From the records below, extract only the lines running from the line with "S3: switch (IC2/P1.2, N3) -> none" to the line with "U1 pin PB3: none -> VA", both lines included, reproducing them exactly.

##### Supplied data

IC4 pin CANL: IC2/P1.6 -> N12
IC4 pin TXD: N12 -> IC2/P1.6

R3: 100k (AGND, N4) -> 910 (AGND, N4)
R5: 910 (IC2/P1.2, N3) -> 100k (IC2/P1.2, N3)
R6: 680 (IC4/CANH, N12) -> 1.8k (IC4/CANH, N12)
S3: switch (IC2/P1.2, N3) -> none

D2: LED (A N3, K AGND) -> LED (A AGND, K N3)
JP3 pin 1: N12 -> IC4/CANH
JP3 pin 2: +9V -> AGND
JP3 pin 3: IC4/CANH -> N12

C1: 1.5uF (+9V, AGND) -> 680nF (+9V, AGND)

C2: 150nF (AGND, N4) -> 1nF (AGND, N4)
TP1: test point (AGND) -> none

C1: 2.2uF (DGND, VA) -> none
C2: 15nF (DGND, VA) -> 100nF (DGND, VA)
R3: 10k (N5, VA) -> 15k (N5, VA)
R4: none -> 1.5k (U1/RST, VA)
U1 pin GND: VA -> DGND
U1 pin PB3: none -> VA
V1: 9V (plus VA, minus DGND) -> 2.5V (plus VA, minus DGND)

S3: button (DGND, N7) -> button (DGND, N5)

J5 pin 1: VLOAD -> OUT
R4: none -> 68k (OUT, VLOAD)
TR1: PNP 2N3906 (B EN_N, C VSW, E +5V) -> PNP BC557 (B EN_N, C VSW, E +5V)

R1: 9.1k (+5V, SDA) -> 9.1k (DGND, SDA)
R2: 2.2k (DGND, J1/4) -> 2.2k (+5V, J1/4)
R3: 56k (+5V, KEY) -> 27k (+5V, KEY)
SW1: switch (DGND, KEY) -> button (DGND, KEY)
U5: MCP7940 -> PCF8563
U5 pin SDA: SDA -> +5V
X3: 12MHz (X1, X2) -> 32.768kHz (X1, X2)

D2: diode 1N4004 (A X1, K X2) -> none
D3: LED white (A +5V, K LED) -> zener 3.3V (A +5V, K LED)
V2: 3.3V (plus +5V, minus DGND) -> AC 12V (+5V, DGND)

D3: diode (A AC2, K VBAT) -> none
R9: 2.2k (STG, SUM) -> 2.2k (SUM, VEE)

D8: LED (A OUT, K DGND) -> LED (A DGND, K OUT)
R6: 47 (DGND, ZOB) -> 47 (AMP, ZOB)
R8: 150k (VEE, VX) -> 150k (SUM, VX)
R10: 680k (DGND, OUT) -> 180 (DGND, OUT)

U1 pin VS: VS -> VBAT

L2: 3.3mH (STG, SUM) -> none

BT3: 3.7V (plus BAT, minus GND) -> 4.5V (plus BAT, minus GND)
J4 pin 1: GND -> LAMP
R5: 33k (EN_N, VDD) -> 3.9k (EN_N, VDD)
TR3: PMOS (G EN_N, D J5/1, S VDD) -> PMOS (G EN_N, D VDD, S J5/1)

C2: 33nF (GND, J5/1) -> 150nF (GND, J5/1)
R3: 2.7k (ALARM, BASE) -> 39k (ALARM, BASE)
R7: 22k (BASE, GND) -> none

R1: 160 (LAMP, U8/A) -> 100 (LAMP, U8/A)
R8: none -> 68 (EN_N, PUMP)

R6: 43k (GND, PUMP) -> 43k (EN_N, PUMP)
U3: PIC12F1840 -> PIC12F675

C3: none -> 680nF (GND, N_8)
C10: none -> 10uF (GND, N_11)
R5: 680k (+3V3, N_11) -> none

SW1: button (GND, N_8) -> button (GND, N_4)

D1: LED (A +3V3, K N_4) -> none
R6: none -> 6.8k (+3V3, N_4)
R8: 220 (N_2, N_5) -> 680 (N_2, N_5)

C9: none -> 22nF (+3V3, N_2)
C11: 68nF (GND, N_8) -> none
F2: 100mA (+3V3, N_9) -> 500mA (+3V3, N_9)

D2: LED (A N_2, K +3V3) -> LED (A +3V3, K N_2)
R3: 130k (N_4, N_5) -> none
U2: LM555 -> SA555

##########

Result:
S3: switch (IC2/P1.2, N3) -> none

D2: LED (A N3, K AGND) -> LED (A AGND, K N3)
JP3 pin 1: N12 -> IC4/CANH
JP3 pin 2: +9V -> AGND
JP3 pin 3: IC4/CANH -> N12

C1: 1.5uF (+9V, AGND) -> 680nF (+9V, AGND)

C2: 150nF (AGND, N4) -> 1nF (AGND, N4)
TP1: test point (AGND) -> none

C1: 2.2uF (DGND, VA) -> none
C2: 15nF (DGND, VA) -> 100nF (DGND, VA)
R3: 10k (N5, VA) -> 15k (N5, VA)
R4: none -> 1.5k (U1/RST, VA)
U1 pin GND: VA -> DGND
U1 pin PB3: none -> VA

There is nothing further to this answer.